- Work to be completed
Should a line below contain the word "plate", report it.

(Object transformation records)
■ ■ ■ ■ ■ ■ ■

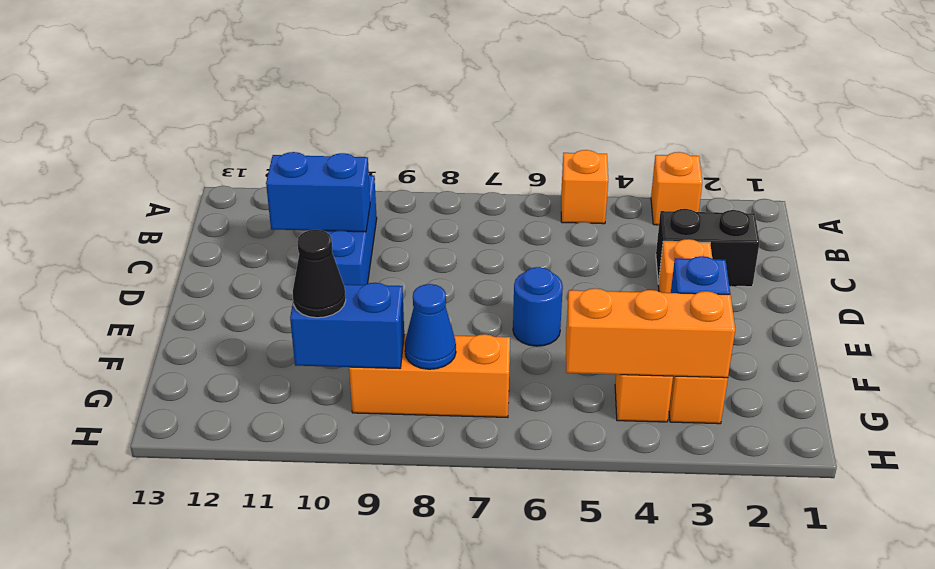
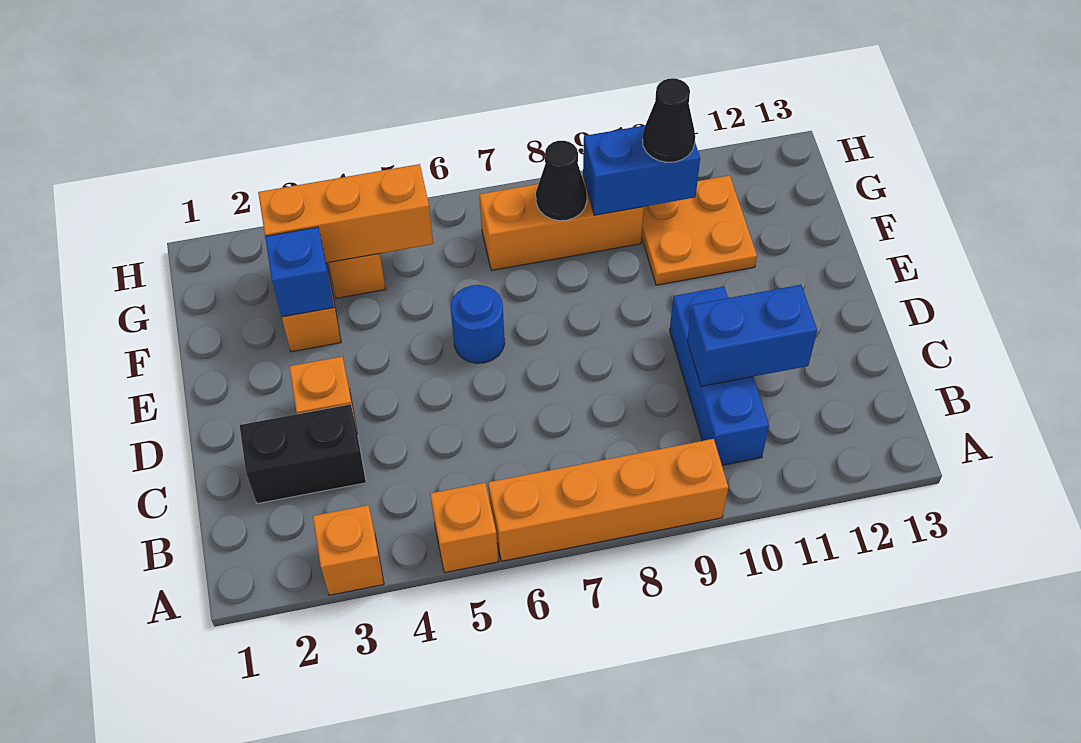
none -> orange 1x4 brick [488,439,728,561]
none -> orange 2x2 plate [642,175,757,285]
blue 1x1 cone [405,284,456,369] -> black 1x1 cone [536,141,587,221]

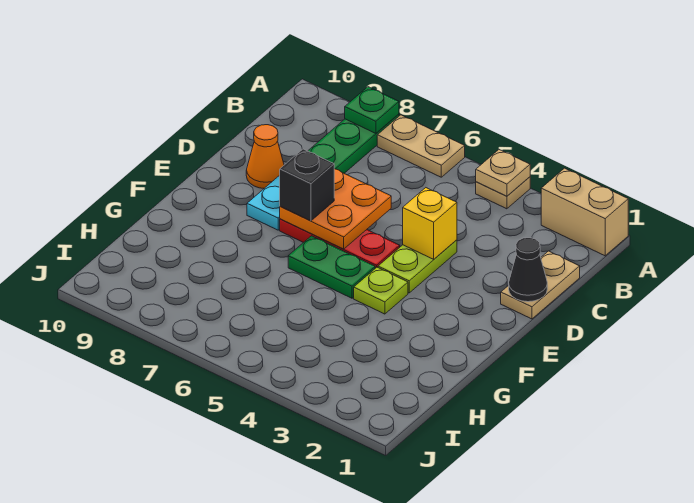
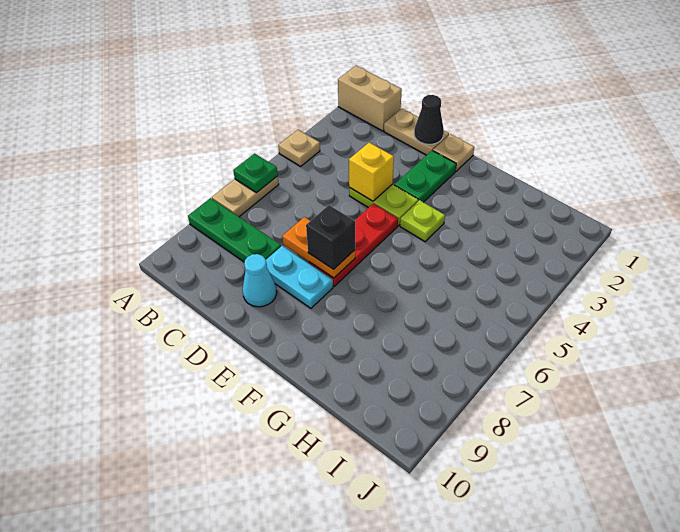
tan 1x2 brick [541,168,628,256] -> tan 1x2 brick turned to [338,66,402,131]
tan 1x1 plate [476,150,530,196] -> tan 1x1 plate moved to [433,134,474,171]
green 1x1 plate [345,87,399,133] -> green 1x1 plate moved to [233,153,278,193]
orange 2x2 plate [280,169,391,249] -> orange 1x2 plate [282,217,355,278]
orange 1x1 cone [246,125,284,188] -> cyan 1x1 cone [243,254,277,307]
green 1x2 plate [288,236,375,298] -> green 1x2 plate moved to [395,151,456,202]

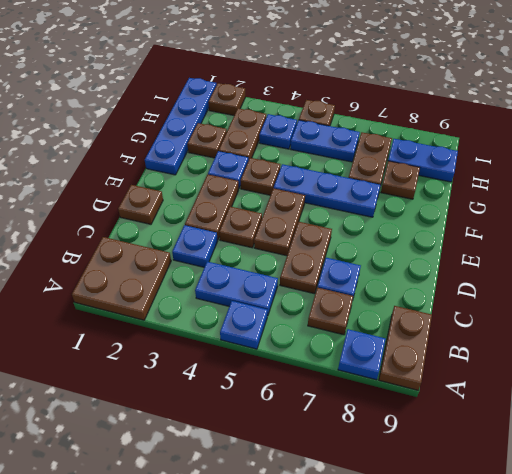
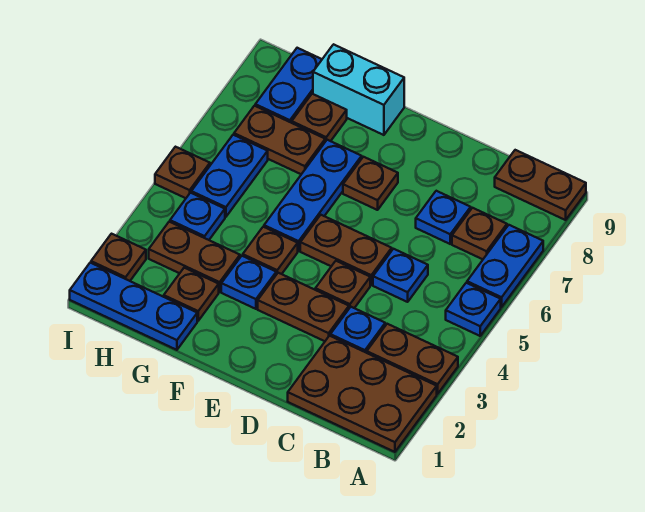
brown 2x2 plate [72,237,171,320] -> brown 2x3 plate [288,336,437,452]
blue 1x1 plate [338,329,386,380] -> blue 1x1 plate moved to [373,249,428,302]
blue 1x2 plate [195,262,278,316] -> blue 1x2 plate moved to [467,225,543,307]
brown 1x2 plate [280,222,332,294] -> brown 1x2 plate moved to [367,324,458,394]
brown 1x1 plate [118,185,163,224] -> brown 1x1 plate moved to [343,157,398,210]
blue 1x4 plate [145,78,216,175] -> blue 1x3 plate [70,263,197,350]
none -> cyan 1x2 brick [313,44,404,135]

■ ■ ■ ■ ■ ■ ■

- Exercise output
none -> orange 2x2 plate [642,175,757,285]
tan 1x1 plate [476,150,530,196] -> tan 1x1 plate moved to [433,134,474,171]
green 1x1 plate [345,87,399,133] -> green 1x1 plate moved to [233,153,278,193]
orange 2x2 plate [280,169,391,249] -> orange 1x2 plate [282,217,355,278]
green 1x2 plate [288,236,375,298] -> green 1x2 plate moved to [395,151,456,202]
brown 2x2 plate [72,237,171,320] -> brown 2x3 plate [288,336,437,452]
blue 1x1 plate [338,329,386,380] -> blue 1x1 plate moved to [373,249,428,302]
blue 1x2 plate [195,262,278,316] -> blue 1x2 plate moved to [467,225,543,307]
brown 1x2 plate [280,222,332,294] -> brown 1x2 plate moved to [367,324,458,394]
brown 1x1 plate [118,185,163,224] -> brown 1x1 plate moved to [343,157,398,210]
blue 1x4 plate [145,78,216,175] -> blue 1x3 plate [70,263,197,350]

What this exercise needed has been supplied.